Below are records to give again exactly; omit each image they contain.

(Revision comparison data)
---------------
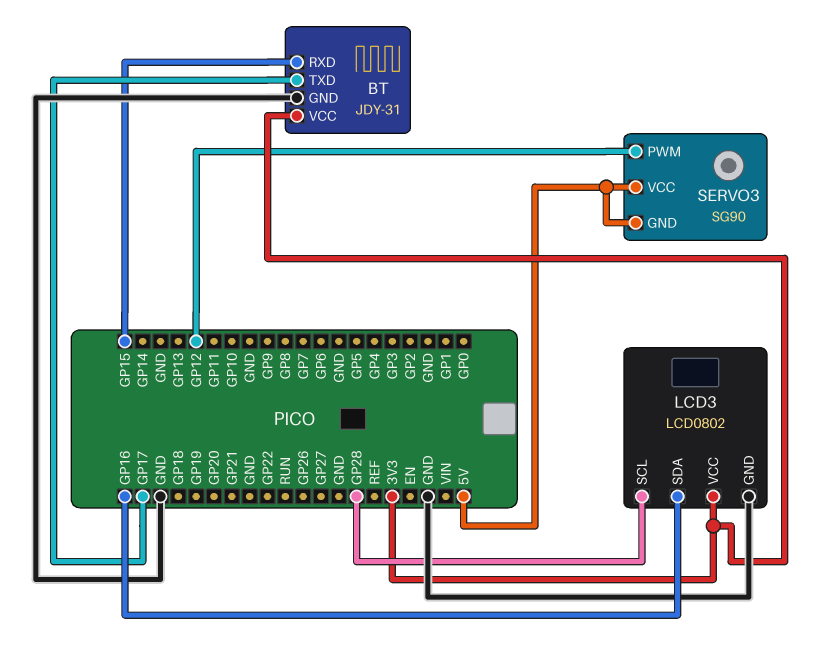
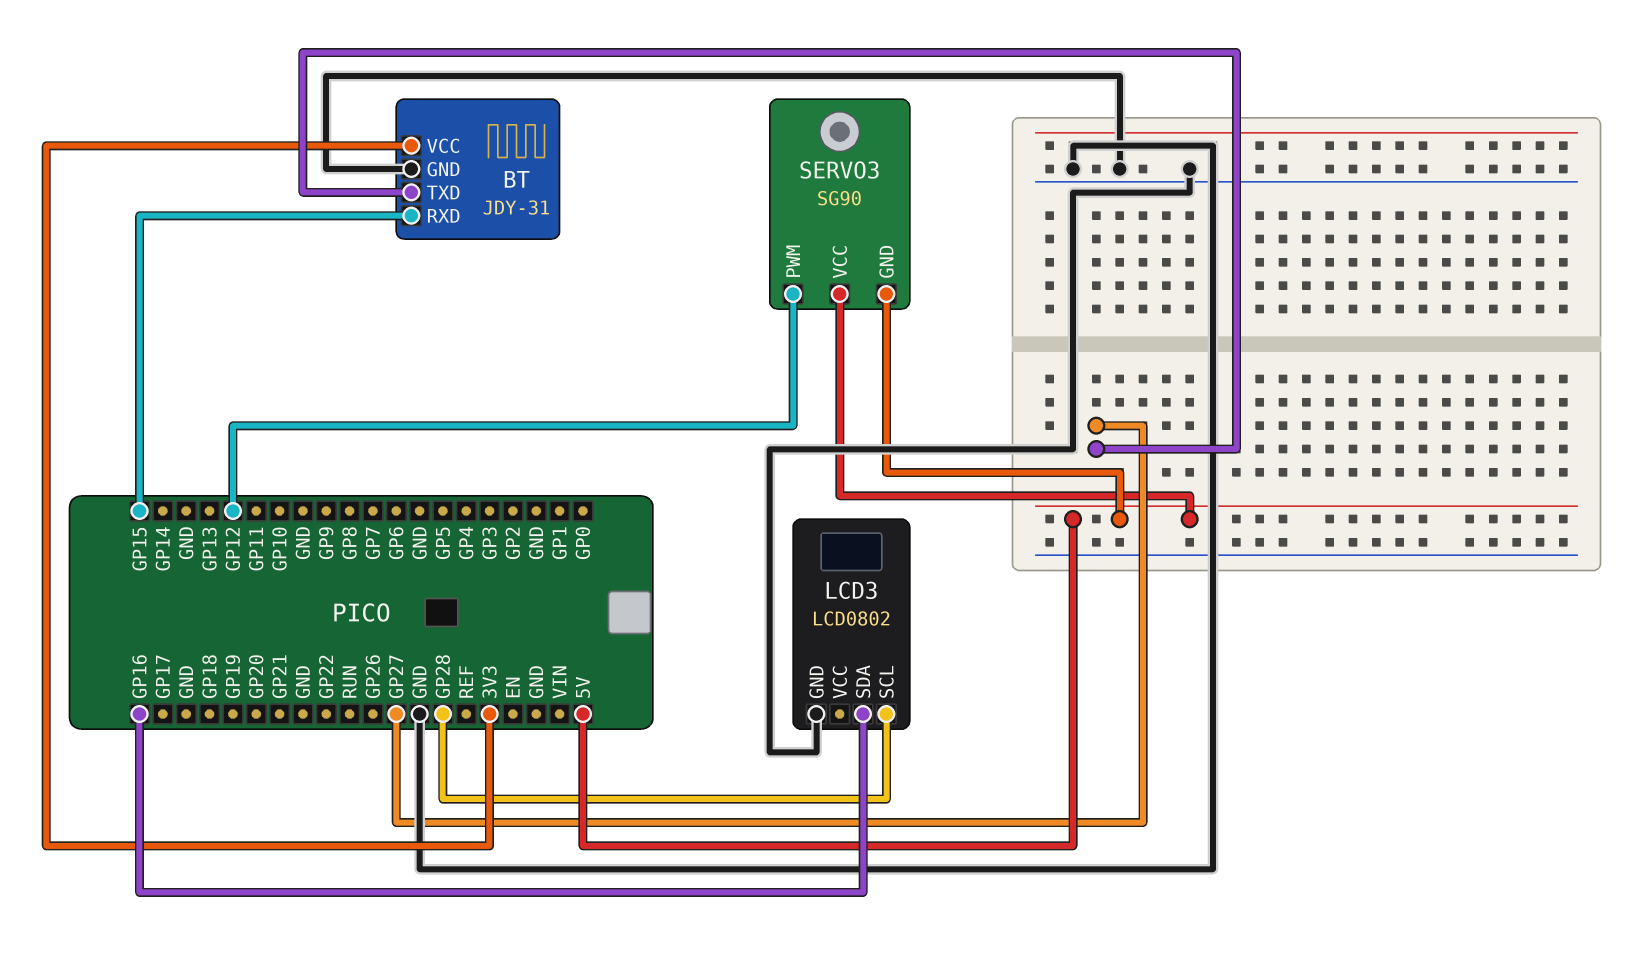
BT pin TXD: GP17 -> GP27
LCD3 pin VCC: 3V3 -> none

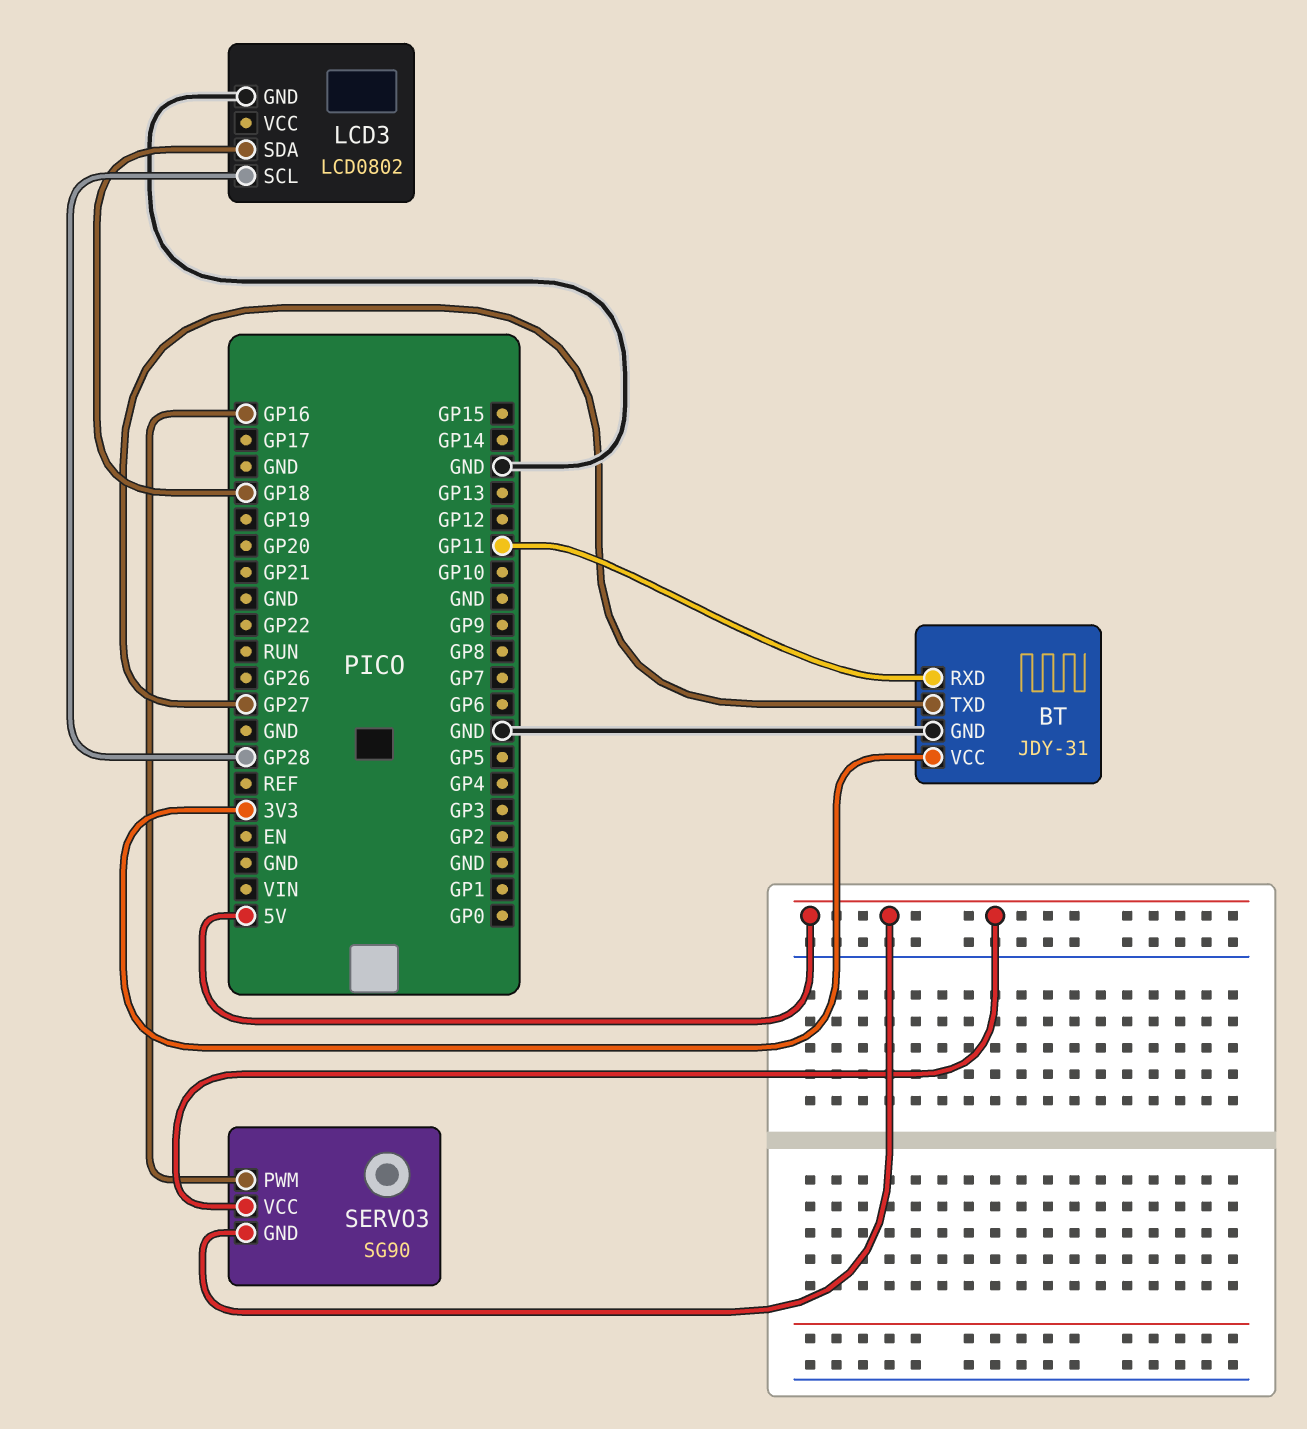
BT pin RXD: GP15 -> GP11
LCD3 pin SDA: GP16 -> GP18
SERVO3 pin PWM: GP12 -> GP16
---------------
> **RESULT OF THE TASK**
BT pin TXD: GP17 -> GP27
LCD3 pin VCC: 3V3 -> none

BT pin RXD: GP15 -> GP11
LCD3 pin SDA: GP16 -> GP18
SERVO3 pin PWM: GP12 -> GP16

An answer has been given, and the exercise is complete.